▶ GIVEN INFORMATION:

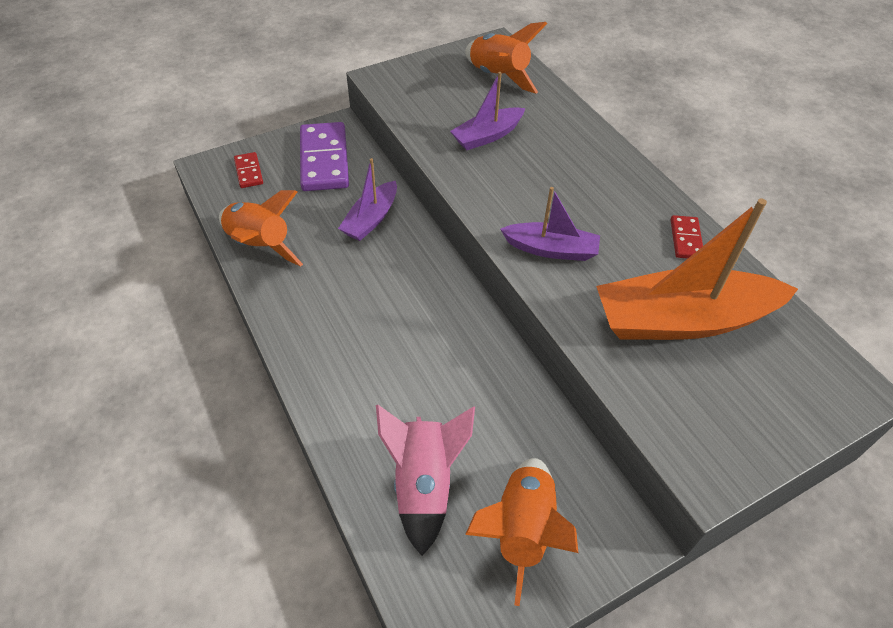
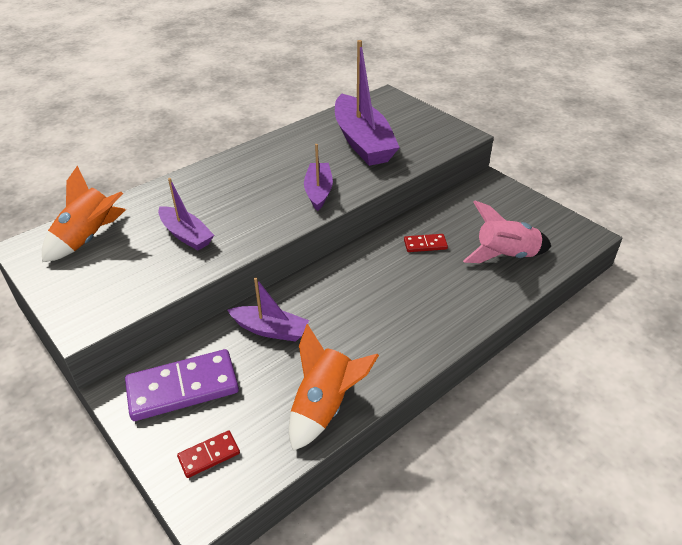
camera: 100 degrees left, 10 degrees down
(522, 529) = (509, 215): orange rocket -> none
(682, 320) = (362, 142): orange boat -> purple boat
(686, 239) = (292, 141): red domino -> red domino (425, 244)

* * *

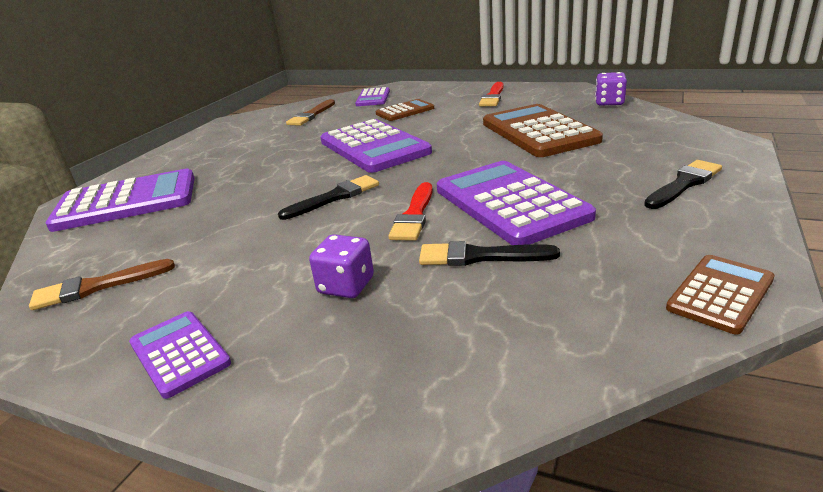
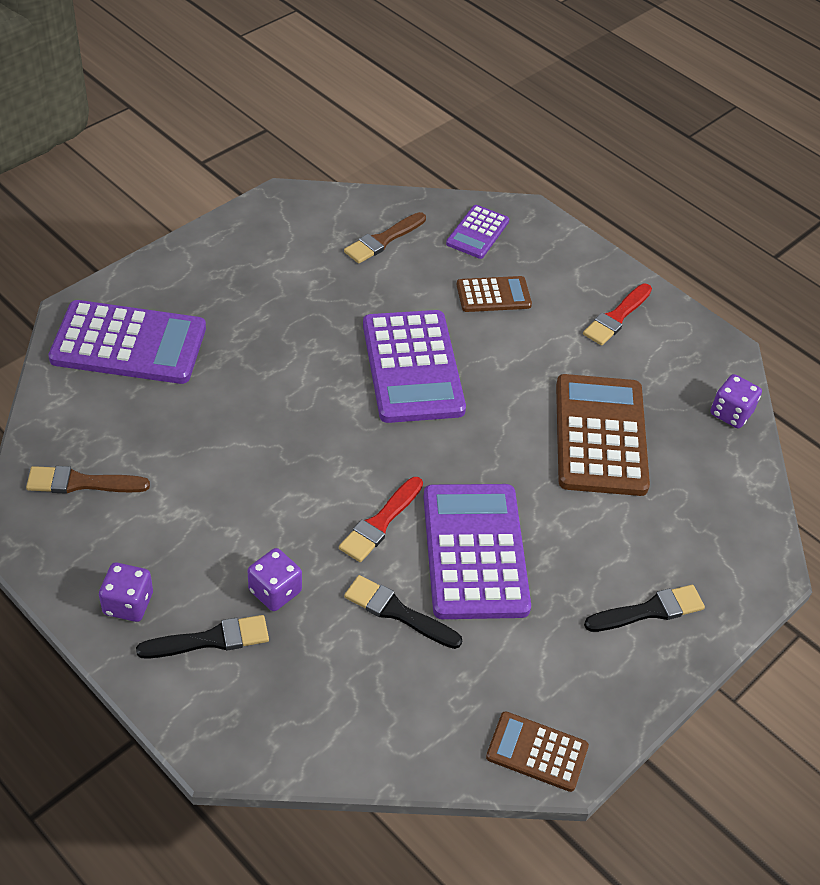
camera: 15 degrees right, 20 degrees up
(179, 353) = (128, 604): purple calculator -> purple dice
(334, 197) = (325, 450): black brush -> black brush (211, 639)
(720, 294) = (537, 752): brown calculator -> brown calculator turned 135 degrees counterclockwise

▶ DIRECTIONS FOR THIS TASK: Look above for the line with "(334, 197) = (325, 450): black"; retype exactly that line, every line after it up to the line with "(720, 294) = (537, 752): brown", and that line too, nothing else.

▶ ANSWER SPACE:
(334, 197) = (325, 450): black brush -> black brush (211, 639)
(720, 294) = (537, 752): brown calculator -> brown calculator turned 135 degrees counterclockwise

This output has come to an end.